►

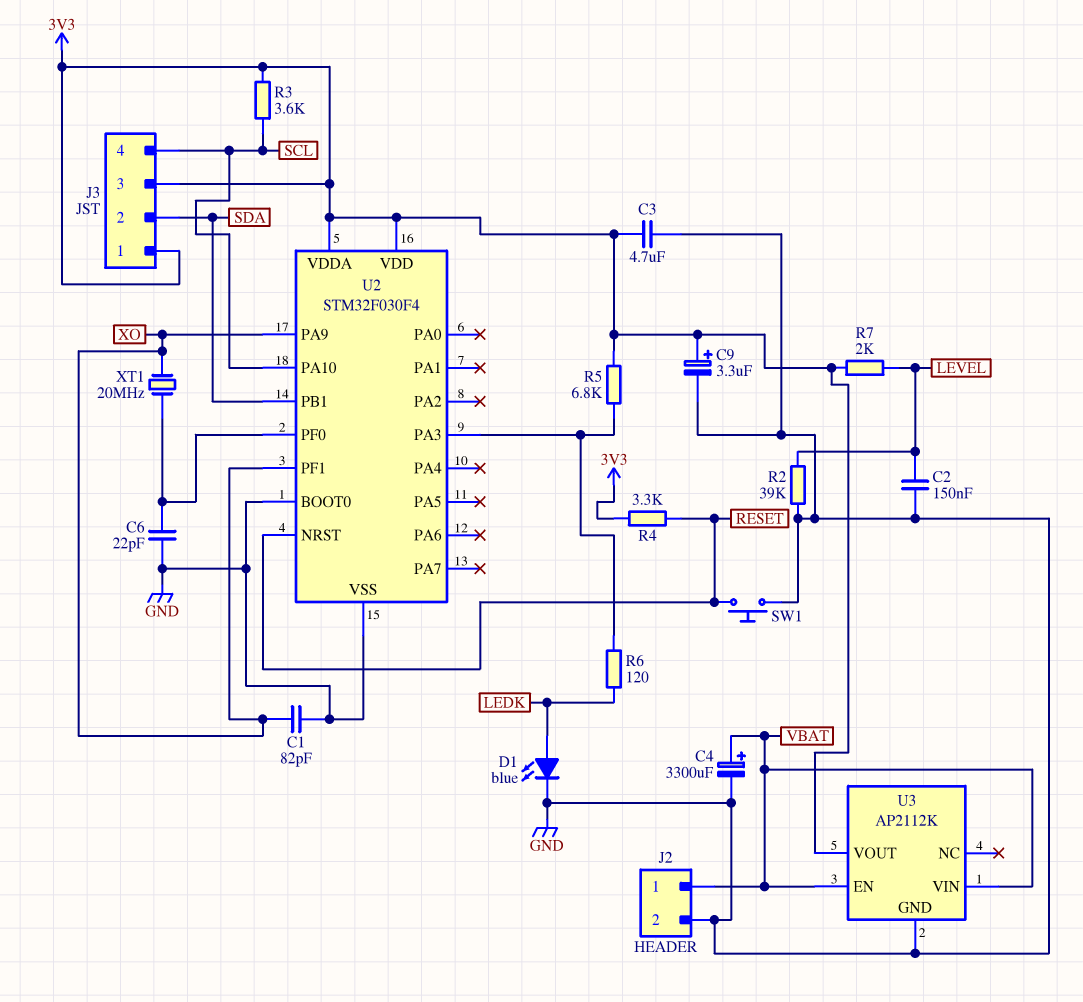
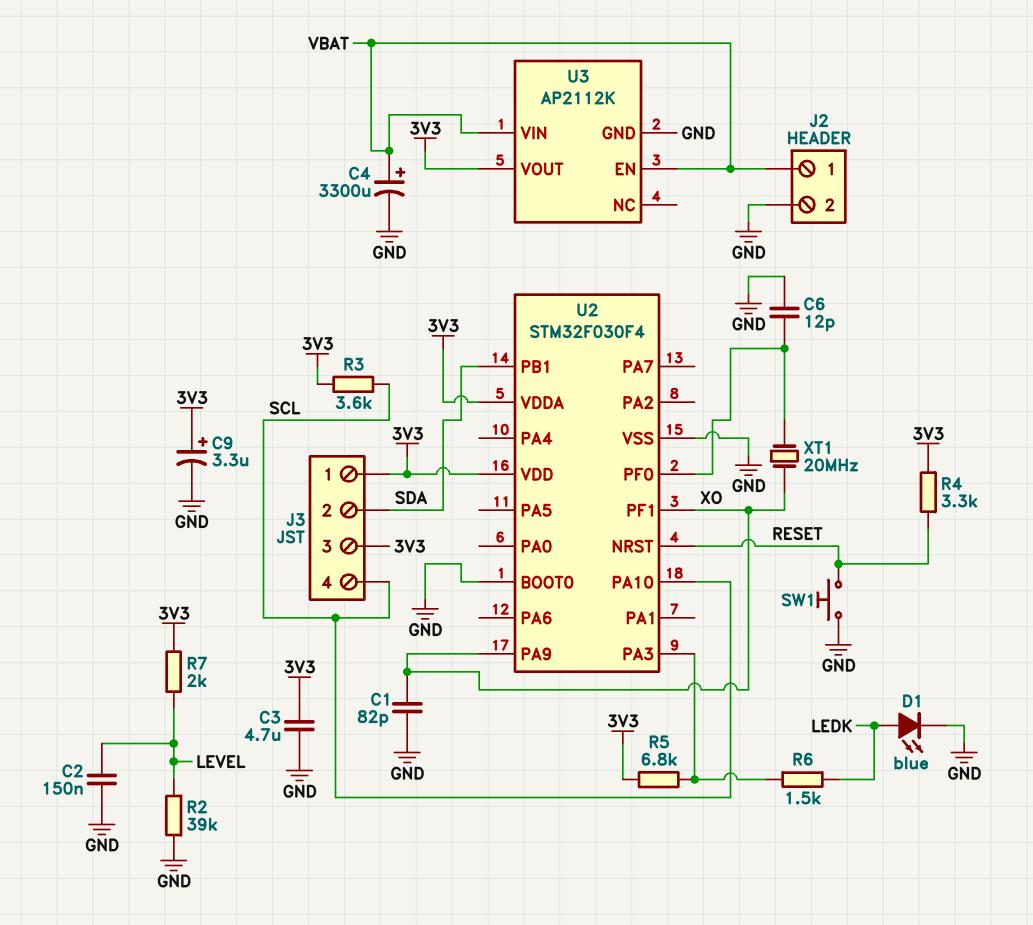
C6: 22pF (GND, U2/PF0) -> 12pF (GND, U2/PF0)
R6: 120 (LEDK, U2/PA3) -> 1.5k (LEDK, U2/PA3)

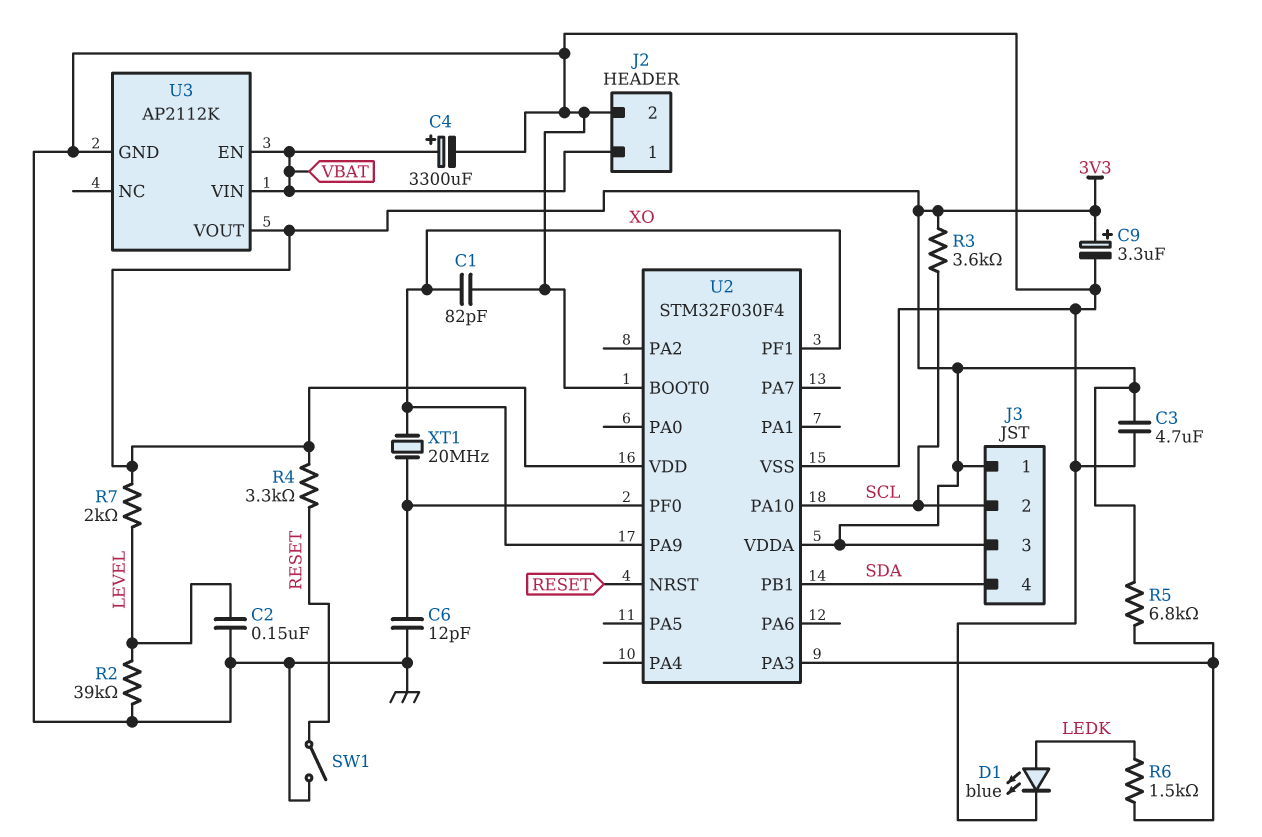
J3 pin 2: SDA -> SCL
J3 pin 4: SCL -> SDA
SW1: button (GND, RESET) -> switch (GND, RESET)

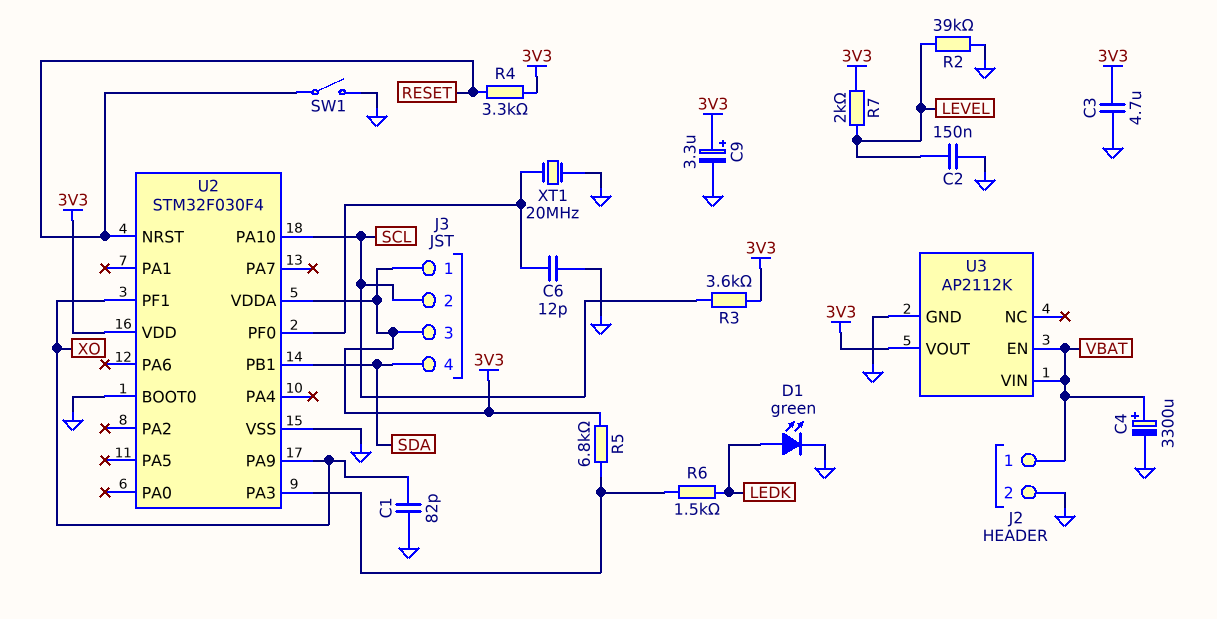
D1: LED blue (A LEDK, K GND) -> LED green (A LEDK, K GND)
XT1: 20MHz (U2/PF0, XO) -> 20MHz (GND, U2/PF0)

◄

→ **Aim of the task**:
Transcribe exactly the line that contains "SW1: button (GND, RESET)" and each line after it through the end of the listing. Leave out the pictures.

→ **Written solution**:
SW1: button (GND, RESET) -> switch (GND, RESET)

D1: LED blue (A LEDK, K GND) -> LED green (A LEDK, K GND)
XT1: 20MHz (U2/PF0, XO) -> 20MHz (GND, U2/PF0)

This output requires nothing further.